### THE DATA

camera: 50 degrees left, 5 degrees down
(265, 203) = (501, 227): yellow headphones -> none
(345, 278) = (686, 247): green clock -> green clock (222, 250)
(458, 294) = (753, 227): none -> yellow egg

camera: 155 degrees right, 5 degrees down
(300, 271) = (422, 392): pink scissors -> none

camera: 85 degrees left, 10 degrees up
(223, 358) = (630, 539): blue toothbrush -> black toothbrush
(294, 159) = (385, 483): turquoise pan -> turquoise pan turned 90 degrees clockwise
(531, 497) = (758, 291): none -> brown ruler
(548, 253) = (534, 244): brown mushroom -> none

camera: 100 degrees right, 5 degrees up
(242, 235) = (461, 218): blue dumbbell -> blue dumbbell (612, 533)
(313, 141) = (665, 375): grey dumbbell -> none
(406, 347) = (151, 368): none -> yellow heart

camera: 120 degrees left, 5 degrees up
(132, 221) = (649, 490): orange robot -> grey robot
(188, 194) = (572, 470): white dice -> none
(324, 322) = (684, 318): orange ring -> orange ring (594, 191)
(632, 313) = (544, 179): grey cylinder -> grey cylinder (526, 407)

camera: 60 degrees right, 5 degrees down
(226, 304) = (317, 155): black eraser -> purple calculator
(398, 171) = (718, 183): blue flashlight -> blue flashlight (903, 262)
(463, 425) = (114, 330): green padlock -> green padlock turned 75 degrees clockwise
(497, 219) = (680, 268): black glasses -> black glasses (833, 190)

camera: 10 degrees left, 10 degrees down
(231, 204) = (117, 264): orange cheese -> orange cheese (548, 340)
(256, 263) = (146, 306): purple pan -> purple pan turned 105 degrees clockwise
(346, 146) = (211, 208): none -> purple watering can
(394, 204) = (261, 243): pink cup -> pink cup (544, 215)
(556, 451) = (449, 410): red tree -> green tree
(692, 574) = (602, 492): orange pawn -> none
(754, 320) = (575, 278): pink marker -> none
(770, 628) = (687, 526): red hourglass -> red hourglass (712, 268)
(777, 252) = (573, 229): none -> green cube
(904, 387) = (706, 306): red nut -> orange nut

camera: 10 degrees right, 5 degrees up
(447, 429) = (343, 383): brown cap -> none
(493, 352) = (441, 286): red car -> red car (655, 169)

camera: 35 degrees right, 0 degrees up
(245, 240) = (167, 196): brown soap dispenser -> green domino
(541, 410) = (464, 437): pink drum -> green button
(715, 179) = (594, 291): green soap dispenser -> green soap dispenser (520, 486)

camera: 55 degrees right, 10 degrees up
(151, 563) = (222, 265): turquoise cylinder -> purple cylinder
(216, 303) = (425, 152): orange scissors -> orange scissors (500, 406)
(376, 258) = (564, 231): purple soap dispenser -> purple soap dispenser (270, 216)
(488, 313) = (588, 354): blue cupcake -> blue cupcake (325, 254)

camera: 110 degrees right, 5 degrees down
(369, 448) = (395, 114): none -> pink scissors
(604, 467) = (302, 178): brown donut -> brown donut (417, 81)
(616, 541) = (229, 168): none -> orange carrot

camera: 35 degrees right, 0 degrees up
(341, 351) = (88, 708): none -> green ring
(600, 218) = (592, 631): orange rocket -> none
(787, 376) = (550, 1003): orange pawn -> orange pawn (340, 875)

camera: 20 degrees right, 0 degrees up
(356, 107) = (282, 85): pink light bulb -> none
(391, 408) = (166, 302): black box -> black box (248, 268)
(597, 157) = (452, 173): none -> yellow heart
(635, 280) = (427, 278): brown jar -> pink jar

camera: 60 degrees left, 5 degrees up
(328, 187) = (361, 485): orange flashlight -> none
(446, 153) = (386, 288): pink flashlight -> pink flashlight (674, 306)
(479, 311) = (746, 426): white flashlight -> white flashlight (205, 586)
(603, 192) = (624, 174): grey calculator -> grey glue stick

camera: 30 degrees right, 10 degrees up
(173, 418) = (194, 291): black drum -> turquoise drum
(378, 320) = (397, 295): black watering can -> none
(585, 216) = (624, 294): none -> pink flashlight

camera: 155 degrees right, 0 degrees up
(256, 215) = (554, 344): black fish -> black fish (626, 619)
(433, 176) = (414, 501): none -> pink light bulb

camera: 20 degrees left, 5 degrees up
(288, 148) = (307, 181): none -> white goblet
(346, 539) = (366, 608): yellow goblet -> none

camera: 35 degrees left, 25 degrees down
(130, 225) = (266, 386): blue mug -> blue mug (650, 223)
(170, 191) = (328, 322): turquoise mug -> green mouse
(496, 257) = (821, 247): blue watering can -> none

######

WORK TASK
Print nothing but the lines from the one that contains "(391, 408) = (166, 302): black" to the final line of the data, both included, exactly as they read.

FINISHED TASK
(391, 408) = (166, 302): black box -> black box (248, 268)
(597, 157) = (452, 173): none -> yellow heart
(635, 280) = (427, 278): brown jar -> pink jar

camera: 60 degrees left, 5 degrees up
(328, 187) = (361, 485): orange flashlight -> none
(446, 153) = (386, 288): pink flashlight -> pink flashlight (674, 306)
(479, 311) = (746, 426): white flashlight -> white flashlight (205, 586)
(603, 192) = (624, 174): grey calculator -> grey glue stick

camera: 30 degrees right, 10 degrees up
(173, 418) = (194, 291): black drum -> turquoise drum
(378, 320) = (397, 295): black watering can -> none
(585, 216) = (624, 294): none -> pink flashlight

camera: 155 degrees right, 0 degrees up
(256, 215) = (554, 344): black fish -> black fish (626, 619)
(433, 176) = (414, 501): none -> pink light bulb

camera: 20 degrees left, 5 degrees up
(288, 148) = (307, 181): none -> white goblet
(346, 539) = (366, 608): yellow goblet -> none

camera: 35 degrees left, 25 degrees down
(130, 225) = (266, 386): blue mug -> blue mug (650, 223)
(170, 191) = (328, 322): turquoise mug -> green mouse
(496, 257) = (821, 247): blue watering can -> none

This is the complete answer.